## WORK INSTRUCTION
Copy nothing but the lines below running from the line containing "yellow hexagon: moved 2 px right, 3 px down" through the line containing "blue L-shape: rotated", both end lines included.

## DATA EXCERPTS
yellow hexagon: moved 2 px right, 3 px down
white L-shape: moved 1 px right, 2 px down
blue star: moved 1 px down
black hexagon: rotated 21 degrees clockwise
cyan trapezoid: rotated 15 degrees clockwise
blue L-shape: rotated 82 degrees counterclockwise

* * *

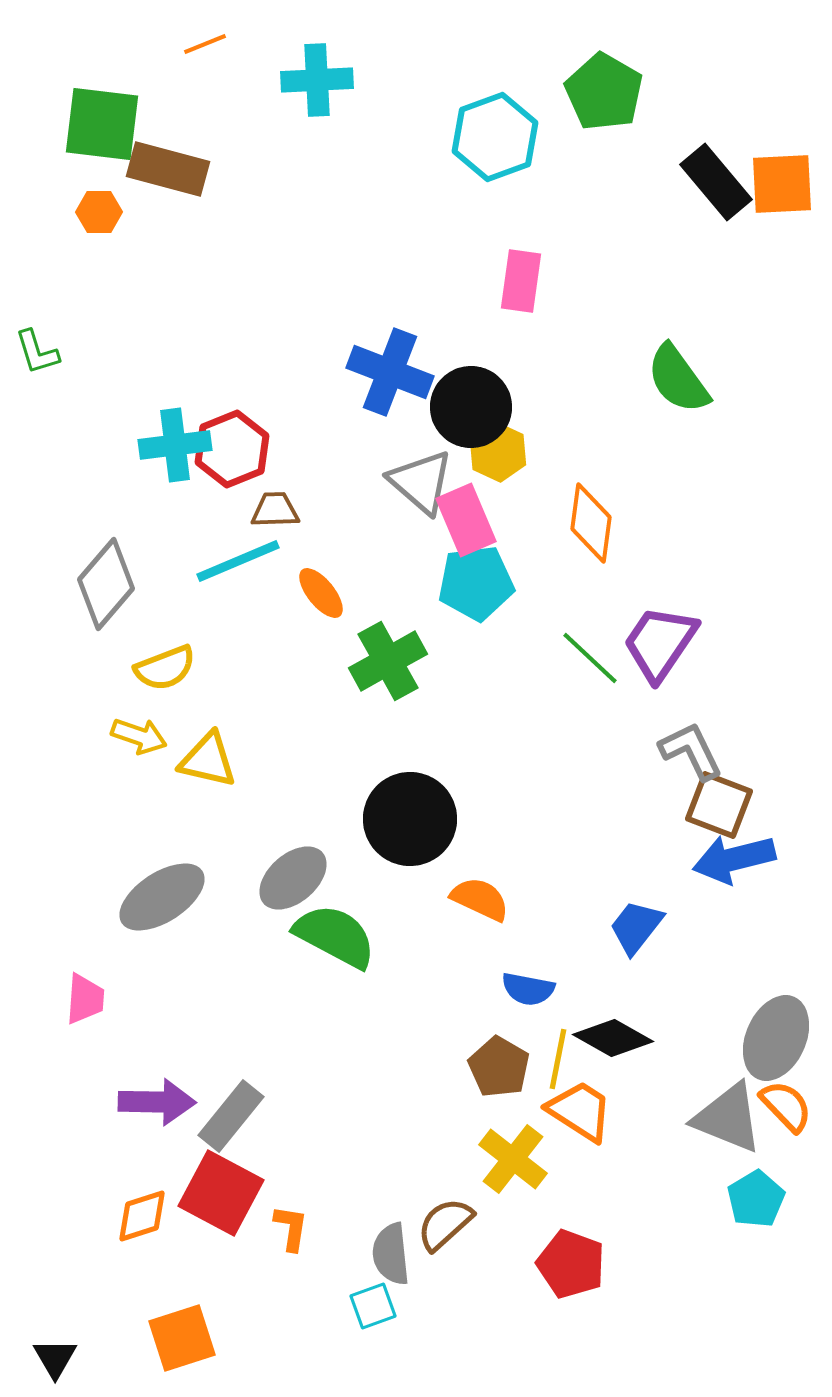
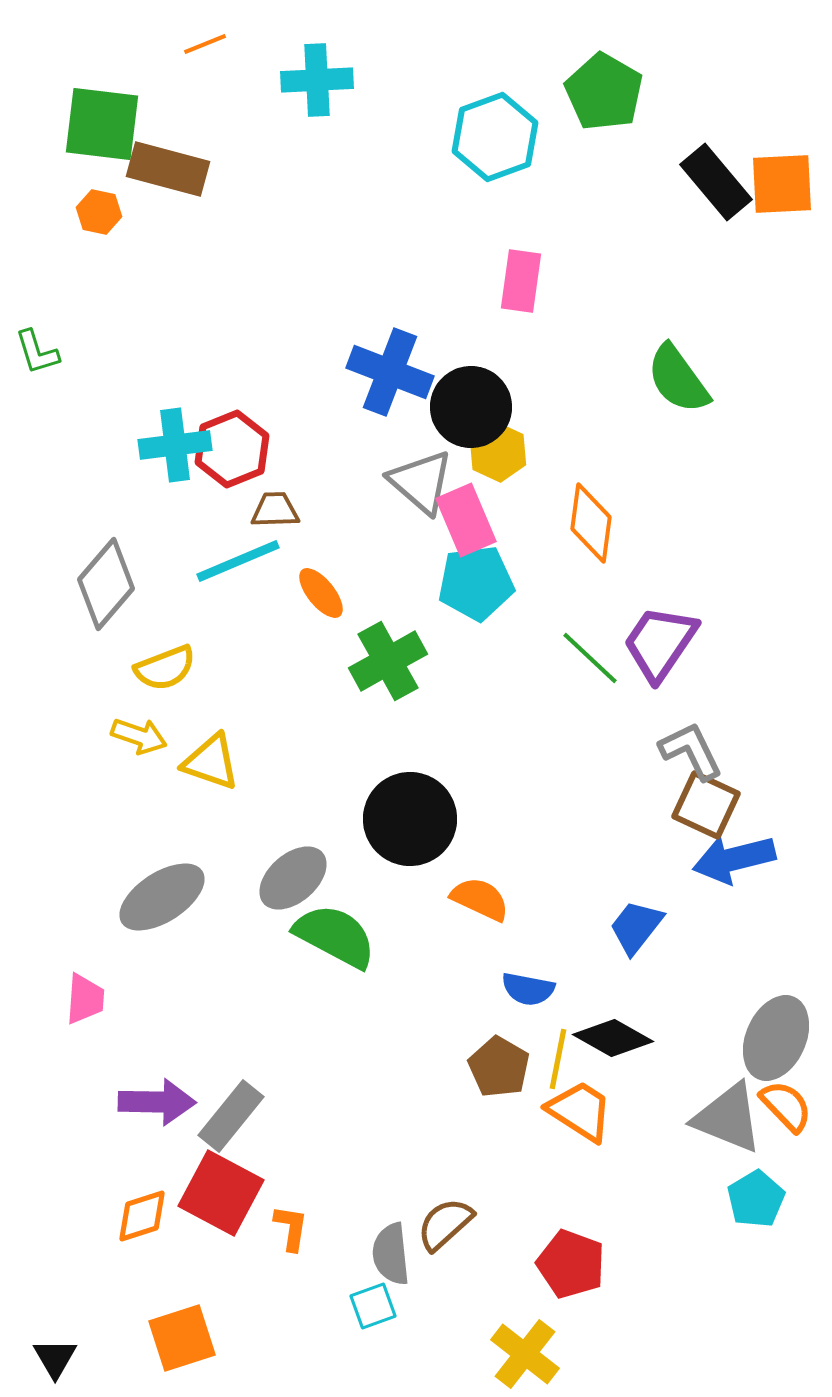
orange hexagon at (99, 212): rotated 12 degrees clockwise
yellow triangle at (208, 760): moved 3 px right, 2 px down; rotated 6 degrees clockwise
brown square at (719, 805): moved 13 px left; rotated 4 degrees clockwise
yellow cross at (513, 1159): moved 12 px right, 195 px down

---

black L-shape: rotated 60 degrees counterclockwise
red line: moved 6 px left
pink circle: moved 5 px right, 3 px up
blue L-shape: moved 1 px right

## ANSWER AREA
yellow hexagon: moved 2 px right, 3 px down
white L-shape: moved 1 px right, 2 px down
blue star: moved 1 px down
black hexagon: rotated 21 degrees clockwise
cyan trapezoid: rotated 15 degrees clockwise
blue L-shape: rotated 82 degrees counterclockwise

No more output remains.